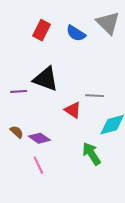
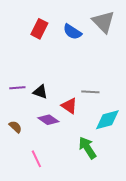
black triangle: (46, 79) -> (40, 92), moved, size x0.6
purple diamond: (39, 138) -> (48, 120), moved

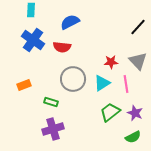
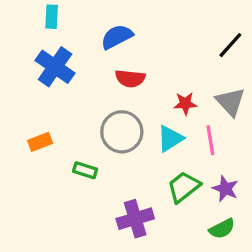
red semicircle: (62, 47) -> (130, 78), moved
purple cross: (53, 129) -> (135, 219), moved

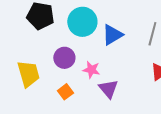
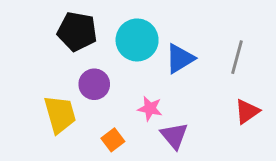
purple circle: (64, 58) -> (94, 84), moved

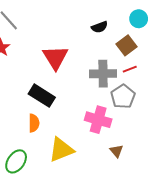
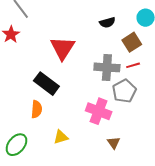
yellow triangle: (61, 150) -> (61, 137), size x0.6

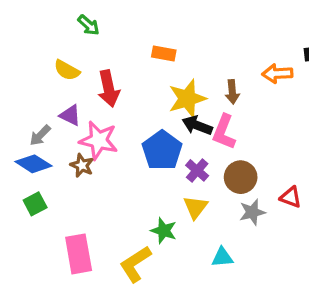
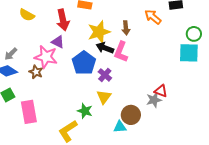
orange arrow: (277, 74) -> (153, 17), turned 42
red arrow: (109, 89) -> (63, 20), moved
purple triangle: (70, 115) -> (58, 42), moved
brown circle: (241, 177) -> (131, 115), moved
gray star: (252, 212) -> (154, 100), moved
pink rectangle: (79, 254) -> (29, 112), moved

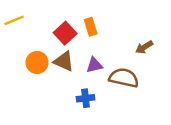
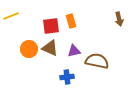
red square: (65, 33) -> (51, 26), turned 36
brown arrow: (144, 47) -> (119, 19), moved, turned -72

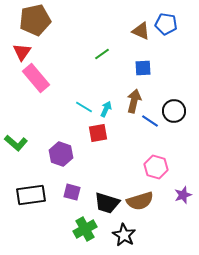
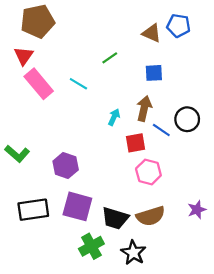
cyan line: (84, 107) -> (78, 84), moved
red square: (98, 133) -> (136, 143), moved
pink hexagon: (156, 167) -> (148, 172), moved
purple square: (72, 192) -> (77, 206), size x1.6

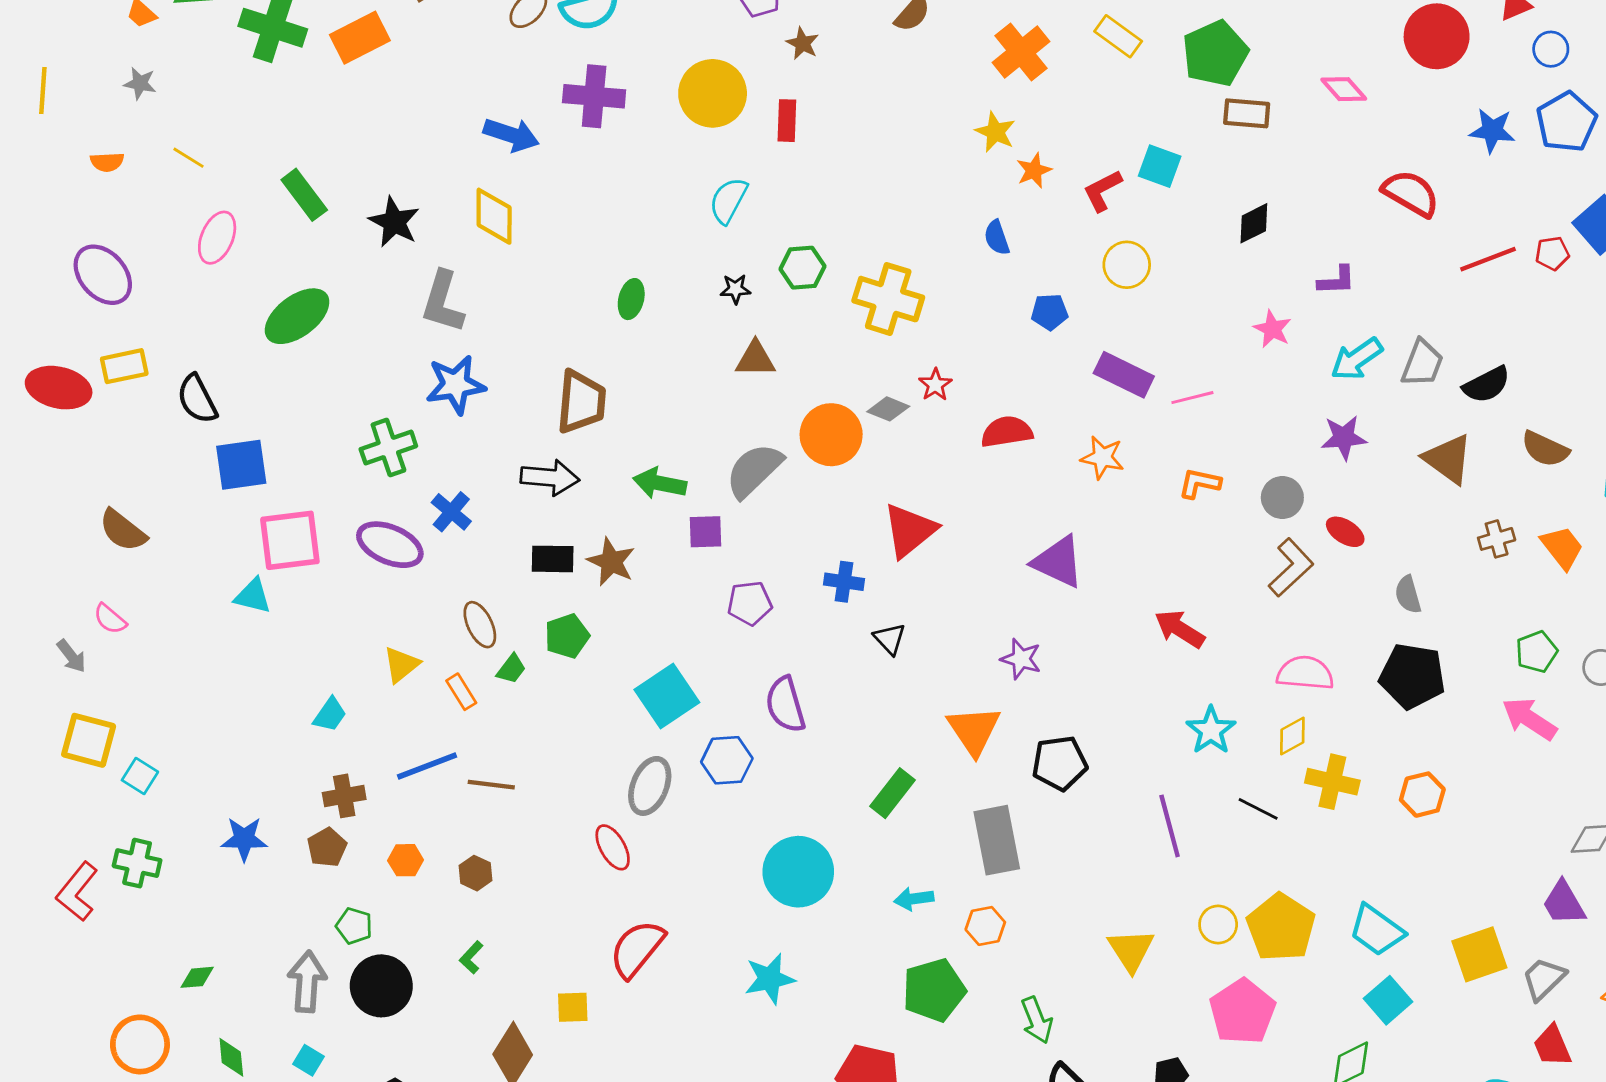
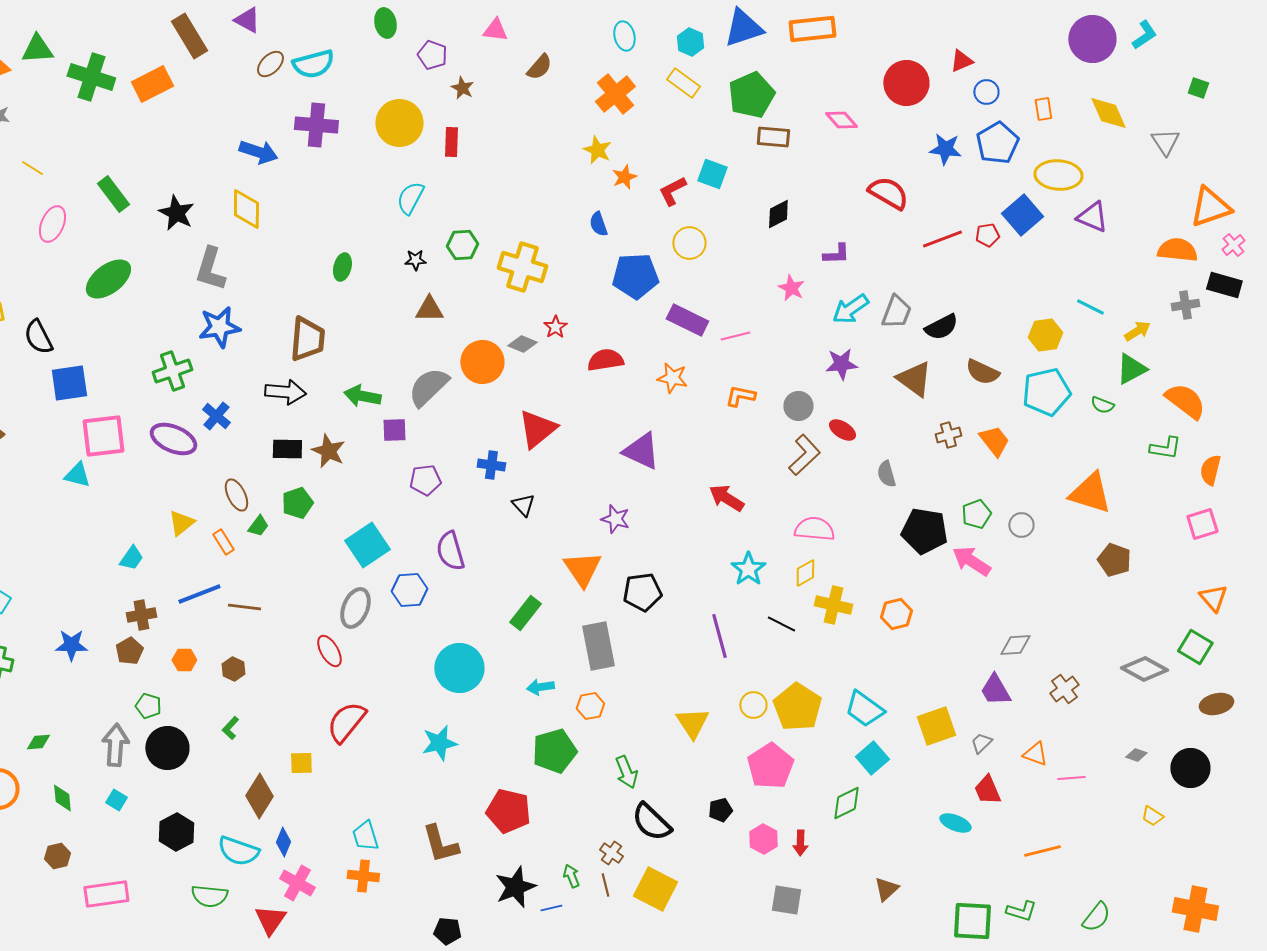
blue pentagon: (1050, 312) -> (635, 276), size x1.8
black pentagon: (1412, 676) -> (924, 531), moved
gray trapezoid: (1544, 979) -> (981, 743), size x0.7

▬▬▬▬▬▬

> _The task_
The data is to be returned exactly as it stands, pictures aside.

> _Expected answer_
black triangle: (46, 79) -> (40, 92), moved, size x0.6
purple diamond: (39, 138) -> (48, 120), moved

red semicircle: (62, 47) -> (130, 78), moved
purple cross: (53, 129) -> (135, 219), moved

purple circle: (64, 58) -> (94, 84), moved

yellow triangle: (61, 150) -> (61, 137), size x0.6

orange arrow: (277, 74) -> (153, 17), turned 42
red arrow: (109, 89) -> (63, 20), moved
purple triangle: (70, 115) -> (58, 42), moved
brown circle: (241, 177) -> (131, 115), moved
gray star: (252, 212) -> (154, 100), moved
pink rectangle: (79, 254) -> (29, 112), moved

red square: (65, 33) -> (51, 26), turned 36
brown arrow: (144, 47) -> (119, 19), moved, turned -72

cyan line: (84, 107) -> (78, 84), moved
red square: (98, 133) -> (136, 143), moved
pink hexagon: (156, 167) -> (148, 172), moved
purple square: (72, 192) -> (77, 206), size x1.6

blue pentagon: (1050, 312) -> (635, 276), size x1.8
black pentagon: (1412, 676) -> (924, 531), moved
gray trapezoid: (1544, 979) -> (981, 743), size x0.7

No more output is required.